Omit the images and output every line of the data below exactly.

- Dataset extract:
****************

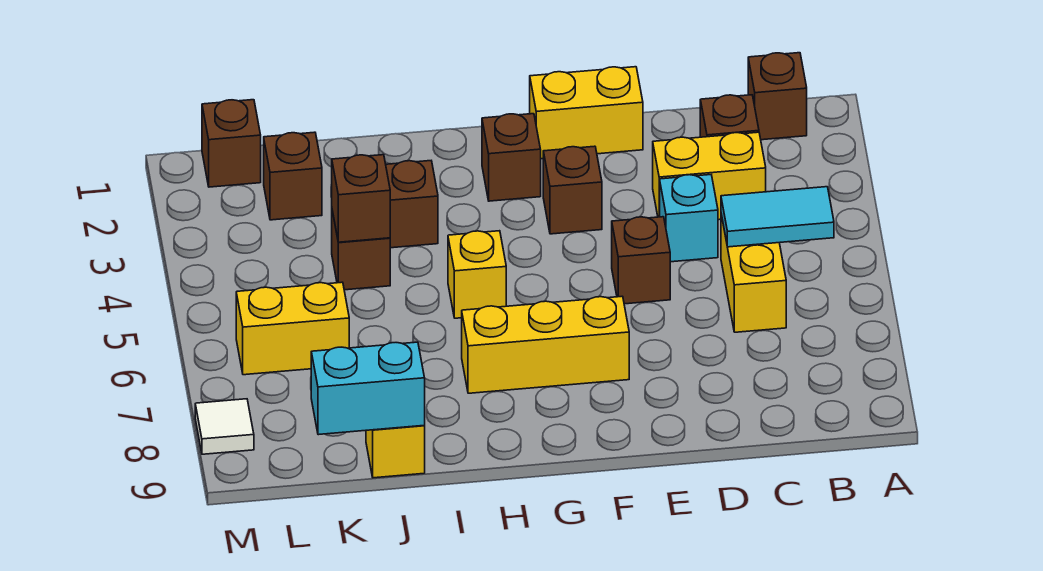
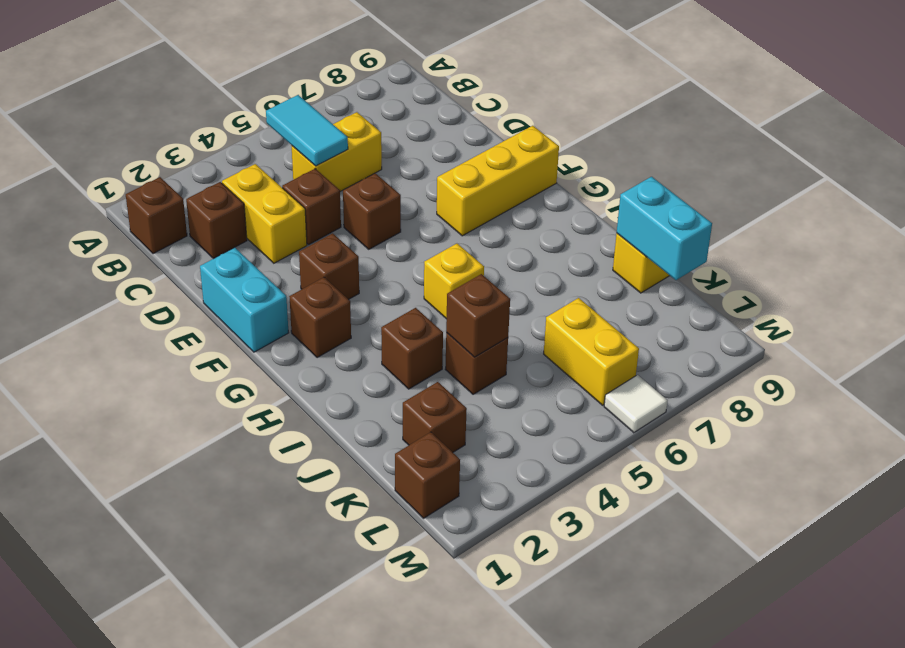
cyan brick D4 level 1 -> brown brick D4 level 1
yellow brick E1:F1 level 1 -> cyan brick E1:F1 level 1
yellow brick F7:H7 level 1 -> yellow brick F7:F9 level 1
white tile M8 level 1 -> white tile M6 level 1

****************

- Task solution:
cyan brick D4 level 1 -> brown brick D4 level 1
yellow brick E1:F1 level 1 -> cyan brick E1:F1 level 1
yellow brick F7:H7 level 1 -> yellow brick F7:F9 level 1
white tile M8 level 1 -> white tile M6 level 1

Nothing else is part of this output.